A series of records:
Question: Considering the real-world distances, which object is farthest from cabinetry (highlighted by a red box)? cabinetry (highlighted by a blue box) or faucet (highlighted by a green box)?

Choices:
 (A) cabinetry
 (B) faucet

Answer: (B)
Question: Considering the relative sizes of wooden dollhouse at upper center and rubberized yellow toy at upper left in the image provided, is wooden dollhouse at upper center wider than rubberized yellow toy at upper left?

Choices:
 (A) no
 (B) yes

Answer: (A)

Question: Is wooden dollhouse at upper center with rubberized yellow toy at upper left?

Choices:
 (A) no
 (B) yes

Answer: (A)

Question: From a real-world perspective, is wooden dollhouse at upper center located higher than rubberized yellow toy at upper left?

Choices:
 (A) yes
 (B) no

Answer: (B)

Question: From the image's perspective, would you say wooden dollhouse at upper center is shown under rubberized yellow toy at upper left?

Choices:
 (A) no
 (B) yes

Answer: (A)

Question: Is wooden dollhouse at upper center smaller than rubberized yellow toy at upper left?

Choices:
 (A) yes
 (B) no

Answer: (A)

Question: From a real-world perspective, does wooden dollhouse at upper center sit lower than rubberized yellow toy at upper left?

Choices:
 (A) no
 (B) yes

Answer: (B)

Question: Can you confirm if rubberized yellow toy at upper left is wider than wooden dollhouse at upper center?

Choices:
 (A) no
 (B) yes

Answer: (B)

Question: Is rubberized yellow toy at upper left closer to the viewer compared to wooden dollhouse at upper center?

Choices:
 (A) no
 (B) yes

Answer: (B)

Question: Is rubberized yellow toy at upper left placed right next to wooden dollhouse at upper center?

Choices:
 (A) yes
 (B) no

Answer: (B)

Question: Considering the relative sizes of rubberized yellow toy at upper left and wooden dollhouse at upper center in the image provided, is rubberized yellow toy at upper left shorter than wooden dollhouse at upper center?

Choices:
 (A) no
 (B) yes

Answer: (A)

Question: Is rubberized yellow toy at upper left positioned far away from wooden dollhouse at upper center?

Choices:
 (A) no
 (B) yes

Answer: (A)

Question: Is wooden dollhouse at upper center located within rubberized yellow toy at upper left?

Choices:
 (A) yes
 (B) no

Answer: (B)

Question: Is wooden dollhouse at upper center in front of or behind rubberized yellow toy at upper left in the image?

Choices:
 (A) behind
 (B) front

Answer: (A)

Work to do:
Lay out every line of the material above as a numbered list, leaving out the blank lines.

Response to the task:
1. Question: Considering the real-world distances, which object is farthest from cabinetry (highlighted by a red box)? cabinetry (highlighted by a blue box) or faucet (highlighted by a green box)?
2. Choices:
3.  (A) cabinetry
4.  (B) faucet
5. Answer: (B)
6. Question: Considering the relative sizes of wooden dollhouse at upper center and rubberized yellow toy at upper left in the image provided, is wooden dollhouse at upper center wider than rubberized yellow toy at upper left?
7. Choices:
8.  (A) no
9.  (B) yes
10. Answer: (A)
11. Question: Is wooden dollhouse at upper center with rubberized yellow toy at upper left?
12. Choices:
13.  (A) no
14.  (B) yes
15. Answer: (A)
16. Question: From a real-world perspective, is wooden dollhouse at upper center located higher than rubberized yellow toy at upper left?
17. Choices:
18.  (A) yes
19.  (B) no
20. Answer: (B)
21. Question: From the image's perspective, would you say wooden dollhouse at upper center is shown under rubberized yellow toy at upper left?
22. Choices:
23.  (A) no
24.  (B) yes
25. Answer: (A)
26. Question: Is wooden dollhouse at upper center smaller than rubberized yellow toy at upper left?
27. Choices:
28.  (A) yes
29.  (B) no
30. Answer: (A)
31. Question: From a real-world perspective, does wooden dollhouse at upper center sit lower than rubberized yellow toy at upper left?
32. Choices:
33.  (A) no
34.  (B) yes
35. Answer: (B)
36. Question: Can you confirm if rubberized yellow toy at upper left is wider than wooden dollhouse at upper center?
37. Choices:
38.  (A) no
39.  (B) yes
40. Answer: (B)
41. Question: Is rubberized yellow toy at upper left closer to the viewer compared to wooden dollhouse at upper center?
42. Choices:
43.  (A) no
44.  (B) yes
45. Answer: (B)
46. Question: Is rubberized yellow toy at upper left placed right next to wooden dollhouse at upper center?
47. Choices:
48.  (A) yes
49.  (B) no
50. Answer: (B)
51. Question: Considering the relative sizes of rubberized yellow toy at upper left and wooden dollhouse at upper center in the image provided, is rubberized yellow toy at upper left shorter than wooden dollhouse at upper center?
52. Choices:
53.  (A) no
54.  (B) yes
55. Answer: (A)
56. Question: Is rubberized yellow toy at upper left positioned far away from wooden dollhouse at upper center?
57. Choices:
58.  (A) no
59.  (B) yes
60. Answer: (A)
61. Question: Is wooden dollhouse at upper center located within rubberized yellow toy at upper left?
62. Choices:
63.  (A) yes
64.  (B) no
65. Answer: (B)
66. Question: Is wooden dollhouse at upper center in front of or behind rubberized yellow toy at upper left in the image?
67. Choices:
68.  (A) behind
69.  (B) front
70. Answer: (A)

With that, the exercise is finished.